- _Information shown_
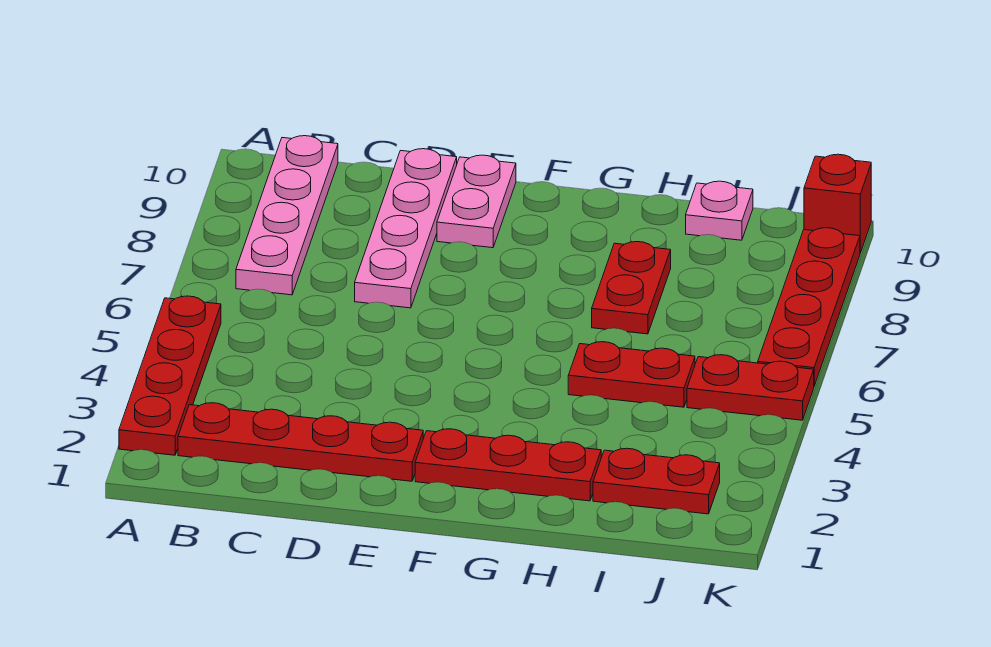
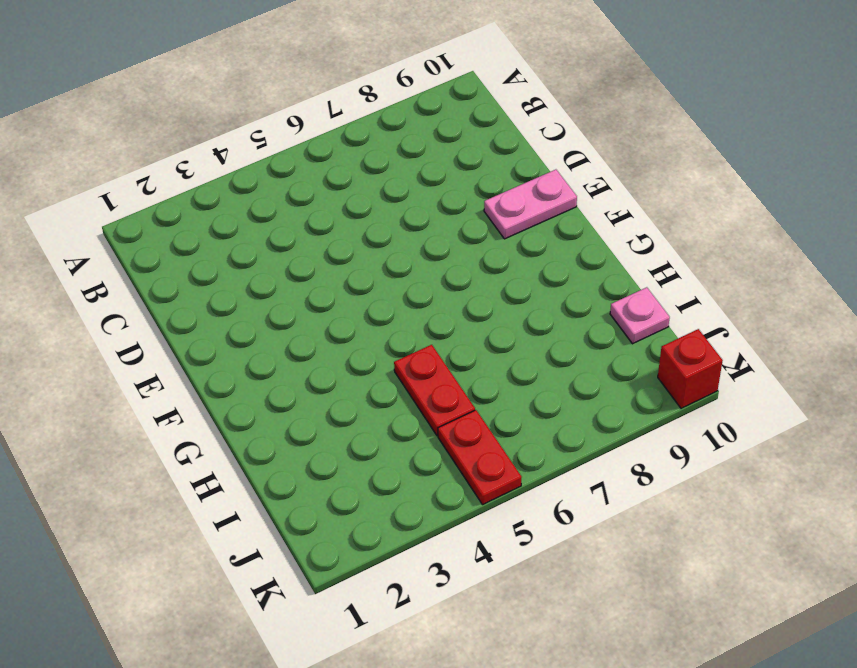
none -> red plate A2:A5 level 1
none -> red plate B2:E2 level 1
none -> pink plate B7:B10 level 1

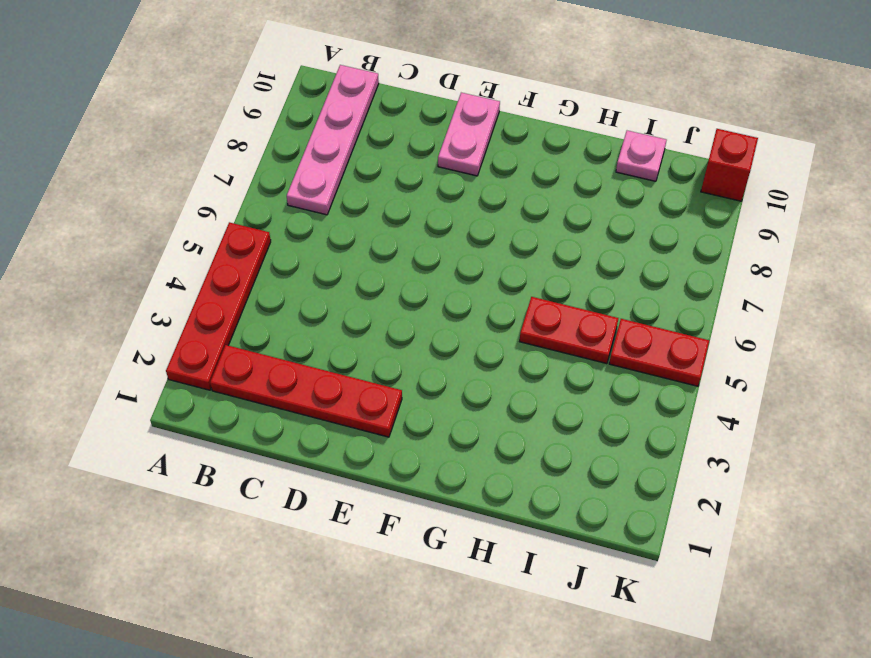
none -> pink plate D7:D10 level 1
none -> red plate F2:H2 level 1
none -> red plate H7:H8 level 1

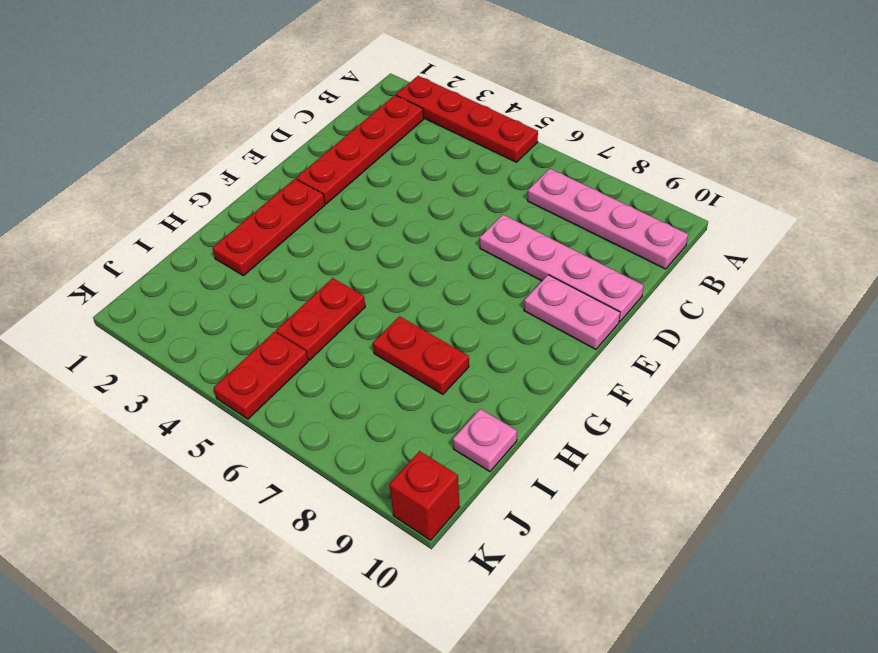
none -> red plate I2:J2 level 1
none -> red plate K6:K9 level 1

- _Problem statement_
Repeat the whole of the material above exactly, but keep the pictures out.

- _Response to this exercise_
none -> red plate A2:A5 level 1
none -> red plate B2:E2 level 1
none -> pink plate B7:B10 level 1

none -> pink plate D7:D10 level 1
none -> red plate F2:H2 level 1
none -> red plate H7:H8 level 1

none -> red plate I2:J2 level 1
none -> red plate K6:K9 level 1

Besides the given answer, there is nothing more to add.